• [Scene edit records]
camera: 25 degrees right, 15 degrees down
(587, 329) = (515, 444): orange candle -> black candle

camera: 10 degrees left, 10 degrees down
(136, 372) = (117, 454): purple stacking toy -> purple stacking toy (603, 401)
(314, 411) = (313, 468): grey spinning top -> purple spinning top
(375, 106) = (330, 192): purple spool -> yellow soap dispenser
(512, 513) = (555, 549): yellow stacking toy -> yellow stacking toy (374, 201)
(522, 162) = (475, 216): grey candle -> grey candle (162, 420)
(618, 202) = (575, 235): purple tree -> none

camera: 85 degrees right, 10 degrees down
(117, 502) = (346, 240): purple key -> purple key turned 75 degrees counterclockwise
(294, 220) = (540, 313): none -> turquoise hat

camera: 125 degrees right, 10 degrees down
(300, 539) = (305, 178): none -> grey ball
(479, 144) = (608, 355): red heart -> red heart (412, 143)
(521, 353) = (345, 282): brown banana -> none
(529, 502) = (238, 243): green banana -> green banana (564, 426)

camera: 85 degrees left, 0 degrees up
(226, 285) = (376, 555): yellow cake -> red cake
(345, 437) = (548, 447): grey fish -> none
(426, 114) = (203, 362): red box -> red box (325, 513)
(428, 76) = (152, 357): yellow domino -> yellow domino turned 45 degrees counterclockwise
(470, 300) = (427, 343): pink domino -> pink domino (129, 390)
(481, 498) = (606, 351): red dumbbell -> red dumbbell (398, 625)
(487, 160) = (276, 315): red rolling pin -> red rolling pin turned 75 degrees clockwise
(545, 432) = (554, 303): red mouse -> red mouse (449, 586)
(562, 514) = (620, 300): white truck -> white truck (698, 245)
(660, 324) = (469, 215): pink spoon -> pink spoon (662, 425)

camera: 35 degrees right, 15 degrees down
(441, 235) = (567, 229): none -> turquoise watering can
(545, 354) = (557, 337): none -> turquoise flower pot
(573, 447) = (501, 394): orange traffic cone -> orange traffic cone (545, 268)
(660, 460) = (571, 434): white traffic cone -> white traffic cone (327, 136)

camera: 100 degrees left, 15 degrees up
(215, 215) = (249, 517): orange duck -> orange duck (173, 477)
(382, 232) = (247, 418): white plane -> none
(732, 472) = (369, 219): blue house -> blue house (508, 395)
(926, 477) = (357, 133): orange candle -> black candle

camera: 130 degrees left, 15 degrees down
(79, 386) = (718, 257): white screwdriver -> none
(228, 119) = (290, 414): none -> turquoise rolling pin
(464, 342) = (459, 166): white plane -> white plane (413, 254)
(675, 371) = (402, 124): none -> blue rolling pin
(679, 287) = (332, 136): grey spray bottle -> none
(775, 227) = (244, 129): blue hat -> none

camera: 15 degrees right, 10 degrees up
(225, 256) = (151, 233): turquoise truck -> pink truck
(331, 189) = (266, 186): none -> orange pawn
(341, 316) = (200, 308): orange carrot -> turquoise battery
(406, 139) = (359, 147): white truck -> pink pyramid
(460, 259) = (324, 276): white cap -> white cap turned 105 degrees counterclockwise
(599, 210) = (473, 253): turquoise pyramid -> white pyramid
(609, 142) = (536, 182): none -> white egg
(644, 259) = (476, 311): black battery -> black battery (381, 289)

• [AIM OF THE EXERCISE]
Print every record exactly as written.

• [ANSWER TO THE EXERCISE]
camera: 25 degrees right, 15 degrees down
(587, 329) = (515, 444): orange candle -> black candle

camera: 10 degrees left, 10 degrees down
(136, 372) = (117, 454): purple stacking toy -> purple stacking toy (603, 401)
(314, 411) = (313, 468): grey spinning top -> purple spinning top
(375, 106) = (330, 192): purple spool -> yellow soap dispenser
(512, 513) = (555, 549): yellow stacking toy -> yellow stacking toy (374, 201)
(522, 162) = (475, 216): grey candle -> grey candle (162, 420)
(618, 202) = (575, 235): purple tree -> none

camera: 85 degrees right, 10 degrees down
(117, 502) = (346, 240): purple key -> purple key turned 75 degrees counterclockwise
(294, 220) = (540, 313): none -> turquoise hat

camera: 125 degrees right, 10 degrees down
(300, 539) = (305, 178): none -> grey ball
(479, 144) = (608, 355): red heart -> red heart (412, 143)
(521, 353) = (345, 282): brown banana -> none
(529, 502) = (238, 243): green banana -> green banana (564, 426)

camera: 85 degrees left, 0 degrees up
(226, 285) = (376, 555): yellow cake -> red cake
(345, 437) = (548, 447): grey fish -> none
(426, 114) = (203, 362): red box -> red box (325, 513)
(428, 76) = (152, 357): yellow domino -> yellow domino turned 45 degrees counterclockwise
(470, 300) = (427, 343): pink domino -> pink domino (129, 390)
(481, 498) = (606, 351): red dumbbell -> red dumbbell (398, 625)
(487, 160) = (276, 315): red rolling pin -> red rolling pin turned 75 degrees clockwise
(545, 432) = (554, 303): red mouse -> red mouse (449, 586)
(562, 514) = (620, 300): white truck -> white truck (698, 245)
(660, 324) = (469, 215): pink spoon -> pink spoon (662, 425)

camera: 35 degrees right, 15 degrees down
(441, 235) = (567, 229): none -> turquoise watering can
(545, 354) = (557, 337): none -> turquoise flower pot
(573, 447) = (501, 394): orange traffic cone -> orange traffic cone (545, 268)
(660, 460) = (571, 434): white traffic cone -> white traffic cone (327, 136)

camera: 100 degrees left, 15 degrees up
(215, 215) = (249, 517): orange duck -> orange duck (173, 477)
(382, 232) = (247, 418): white plane -> none
(732, 472) = (369, 219): blue house -> blue house (508, 395)
(926, 477) = (357, 133): orange candle -> black candle

camera: 130 degrees left, 15 degrees down
(79, 386) = (718, 257): white screwdriver -> none
(228, 119) = (290, 414): none -> turquoise rolling pin
(464, 342) = (459, 166): white plane -> white plane (413, 254)
(675, 371) = (402, 124): none -> blue rolling pin
(679, 287) = (332, 136): grey spray bottle -> none
(775, 227) = (244, 129): blue hat -> none

camera: 15 degrees right, 10 degrees up
(225, 256) = (151, 233): turquoise truck -> pink truck
(331, 189) = (266, 186): none -> orange pawn
(341, 316) = (200, 308): orange carrot -> turquoise battery
(406, 139) = (359, 147): white truck -> pink pyramid
(460, 259) = (324, 276): white cap -> white cap turned 105 degrees counterclockwise
(599, 210) = (473, 253): turquoise pyramid -> white pyramid
(609, 142) = (536, 182): none -> white egg
(644, 259) = (476, 311): black battery -> black battery (381, 289)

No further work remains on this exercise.